# How to complete this task
Transcribe the listing below only from the line with "bidet: (82, 88)" up to and including the line with "window: (64, 532) -> (407, 1270), added".
--*--
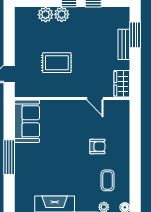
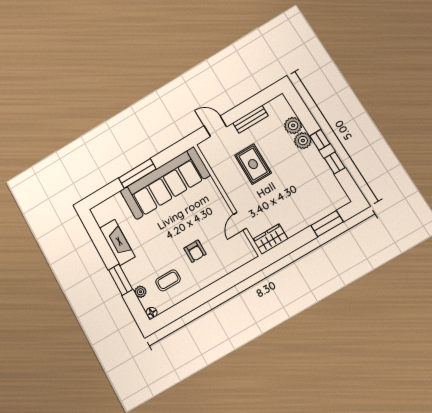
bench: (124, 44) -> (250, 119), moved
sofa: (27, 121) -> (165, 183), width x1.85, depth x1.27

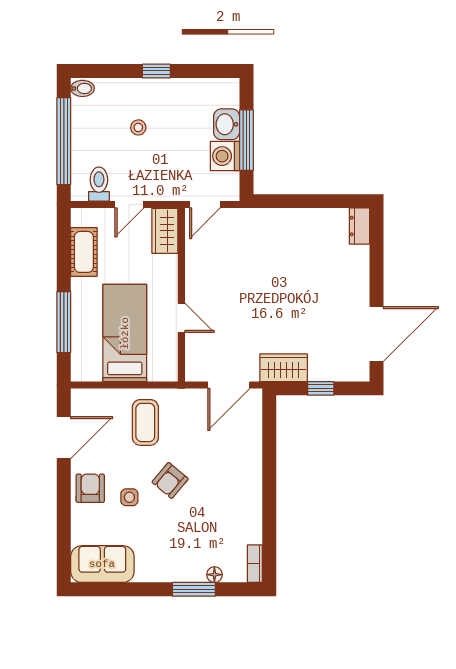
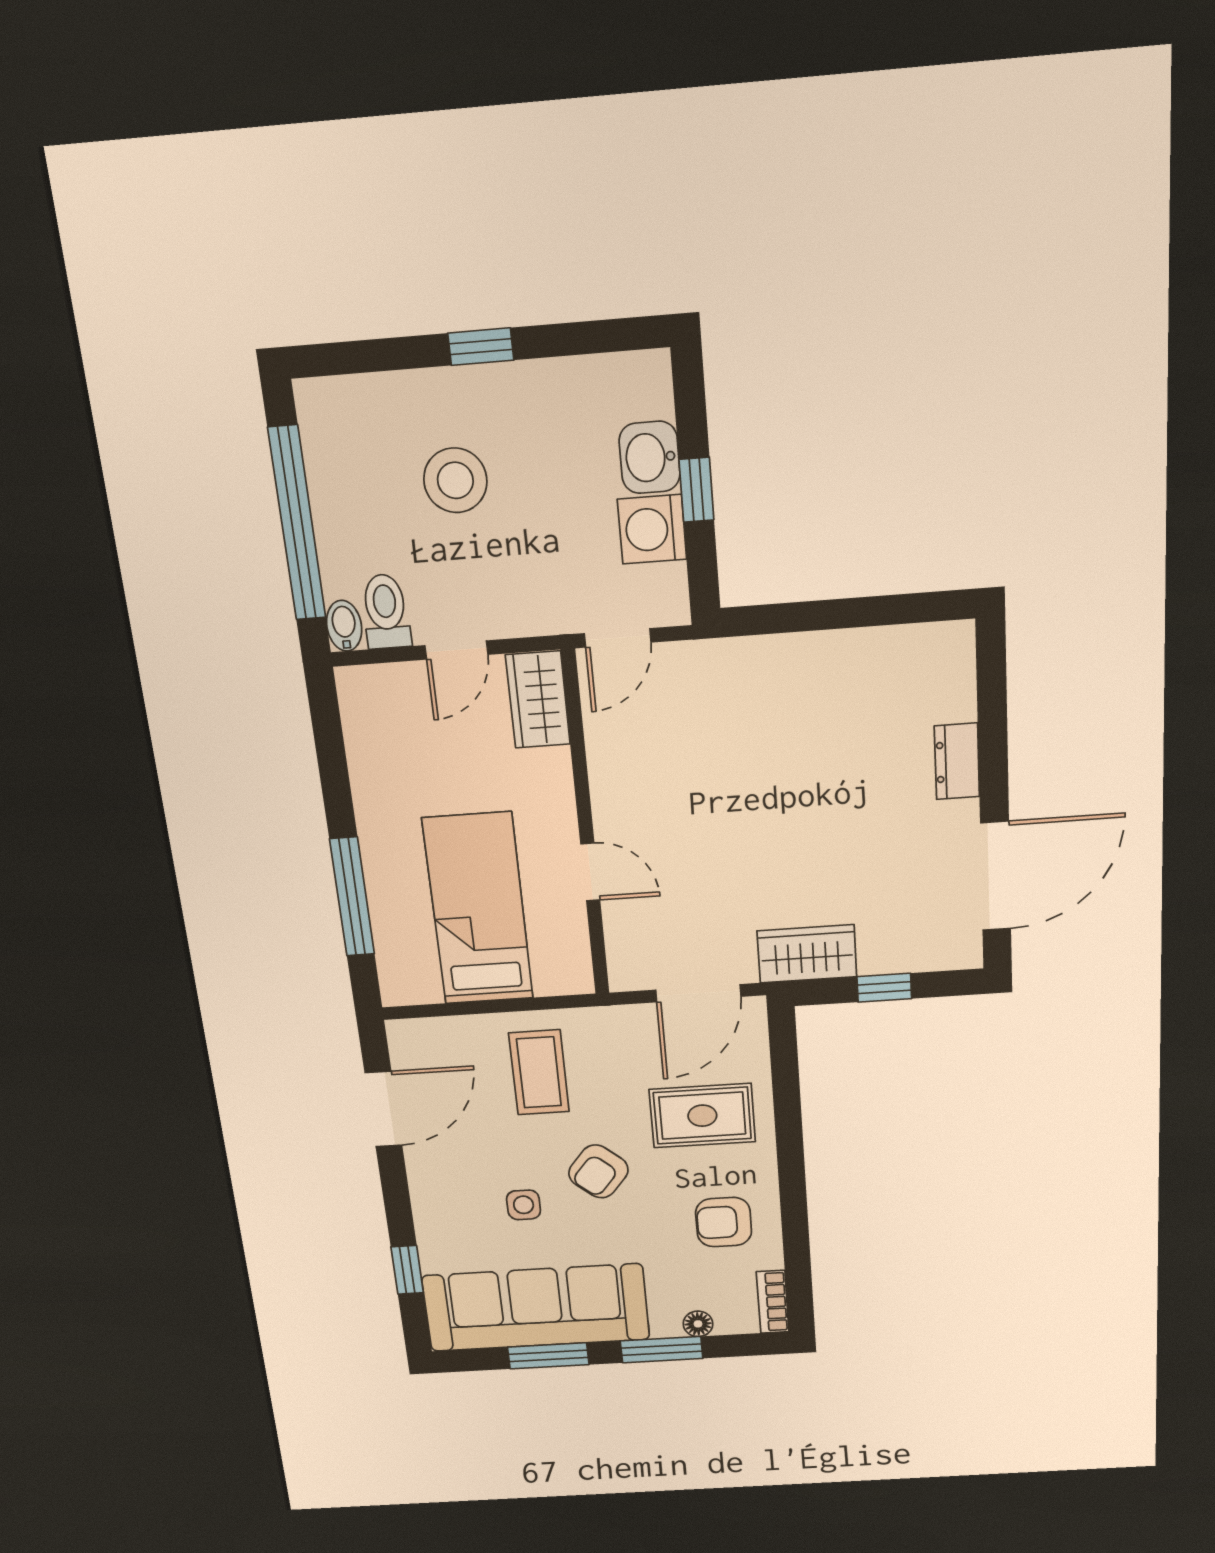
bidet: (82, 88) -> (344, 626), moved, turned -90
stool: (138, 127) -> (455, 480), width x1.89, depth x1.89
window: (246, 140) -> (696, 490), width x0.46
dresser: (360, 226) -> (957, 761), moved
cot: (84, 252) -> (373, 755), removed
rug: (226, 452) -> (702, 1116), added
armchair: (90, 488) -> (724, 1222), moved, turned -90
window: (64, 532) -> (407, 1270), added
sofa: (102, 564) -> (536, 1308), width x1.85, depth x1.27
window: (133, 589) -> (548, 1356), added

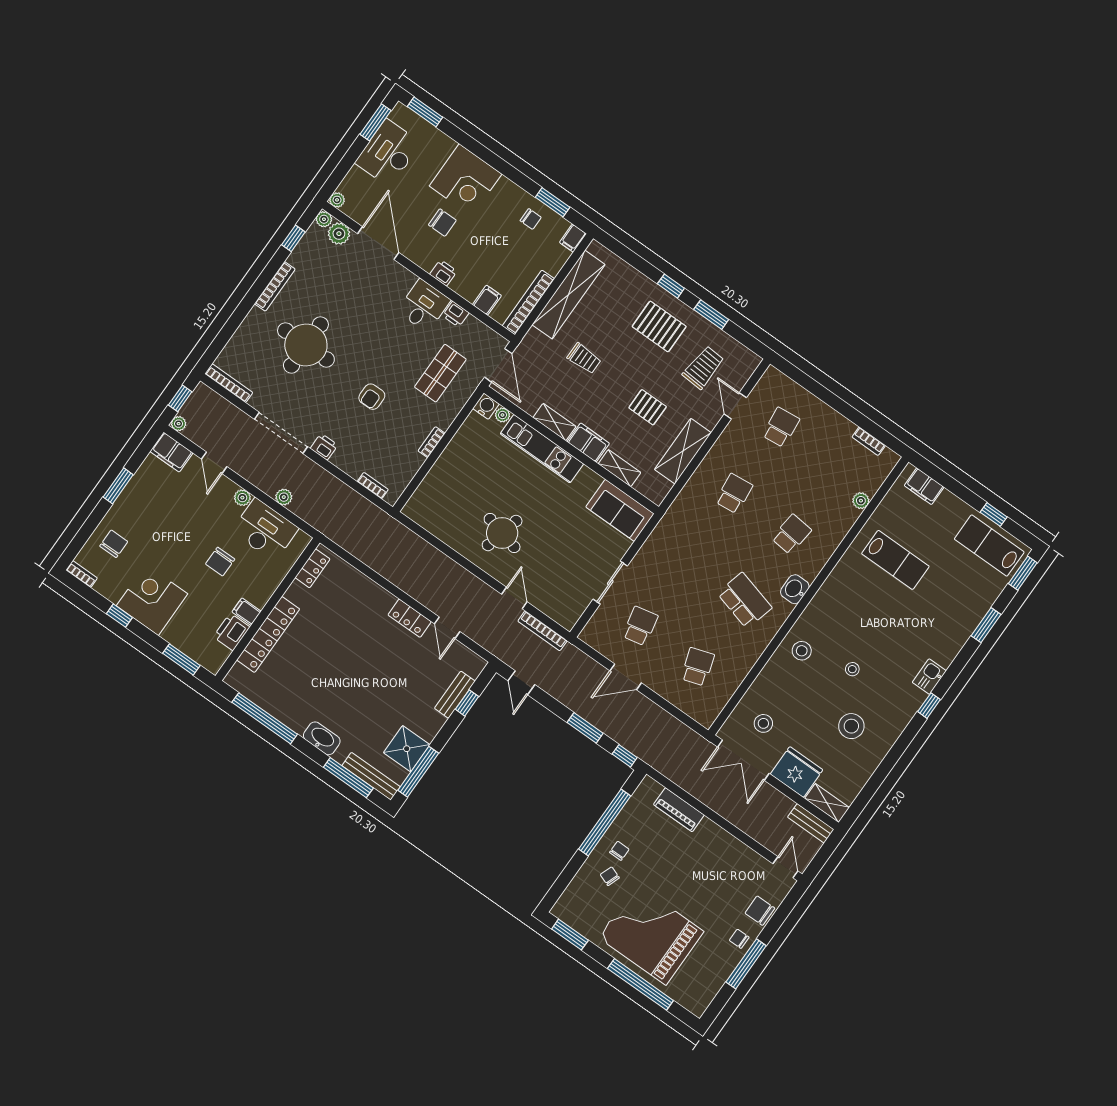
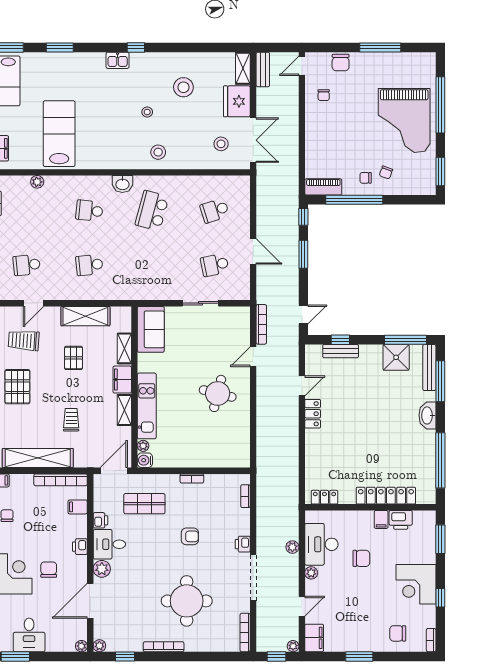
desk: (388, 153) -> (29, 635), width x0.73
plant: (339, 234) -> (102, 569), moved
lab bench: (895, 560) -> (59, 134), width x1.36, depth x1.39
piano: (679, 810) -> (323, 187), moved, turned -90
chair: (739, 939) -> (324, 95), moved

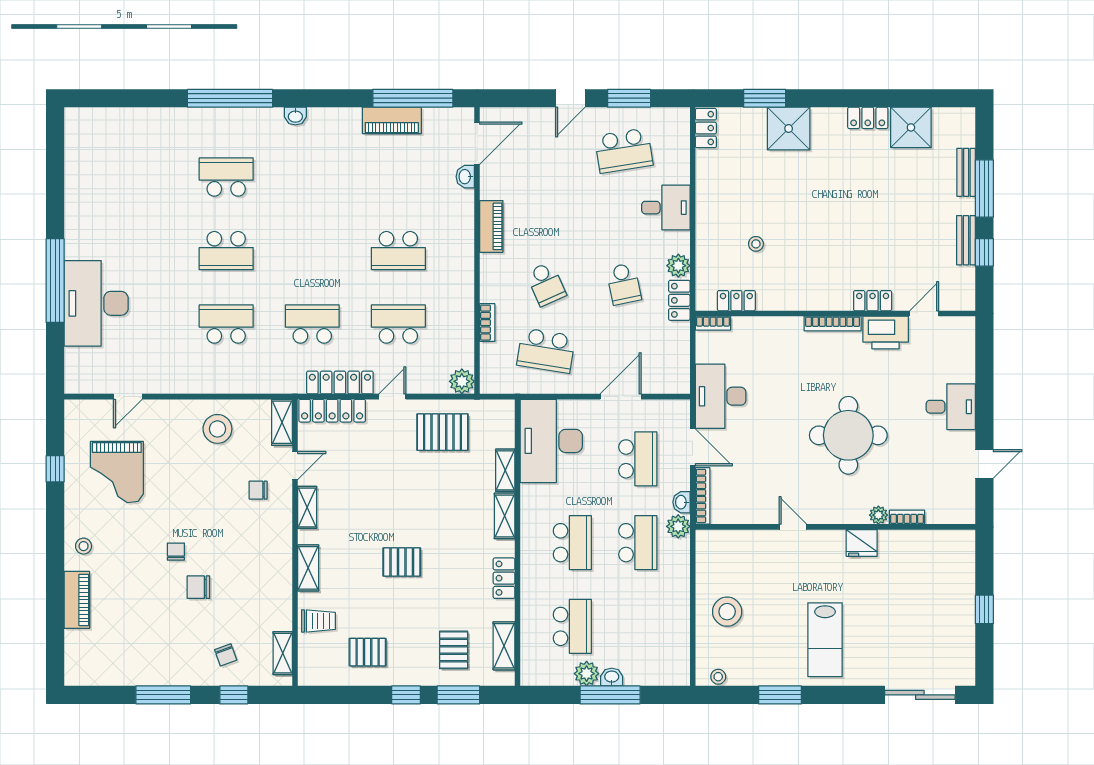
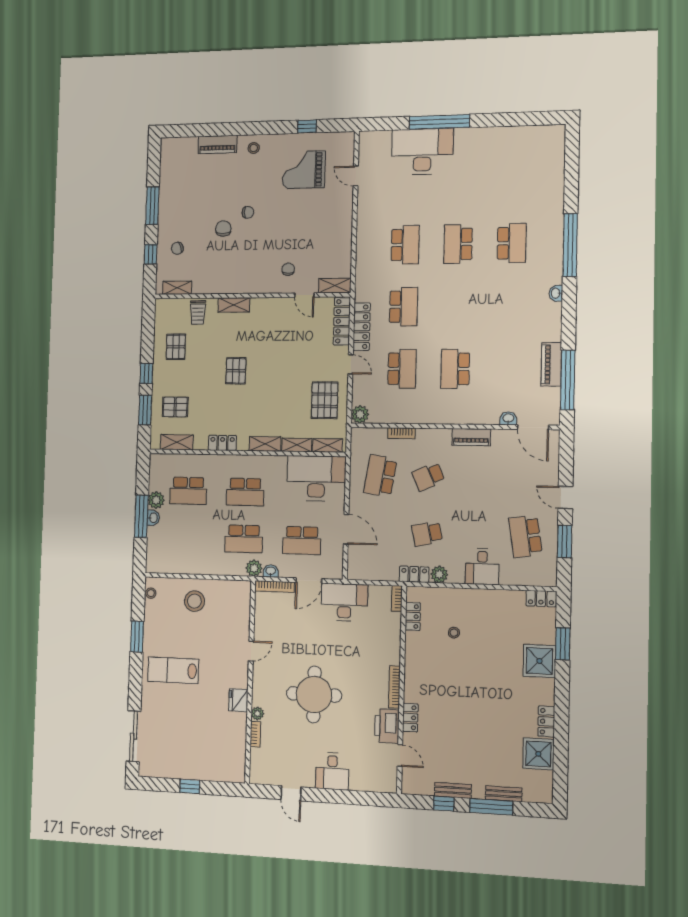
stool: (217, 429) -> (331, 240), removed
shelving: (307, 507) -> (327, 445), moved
--*--
# Task response
bidet: (82, 88) -> (344, 626), moved, turned -90
stool: (138, 127) -> (455, 480), width x1.89, depth x1.89
window: (246, 140) -> (696, 490), width x0.46
dresser: (360, 226) -> (957, 761), moved
cot: (84, 252) -> (373, 755), removed
rug: (226, 452) -> (702, 1116), added
armchair: (90, 488) -> (724, 1222), moved, turned -90
window: (64, 532) -> (407, 1270), added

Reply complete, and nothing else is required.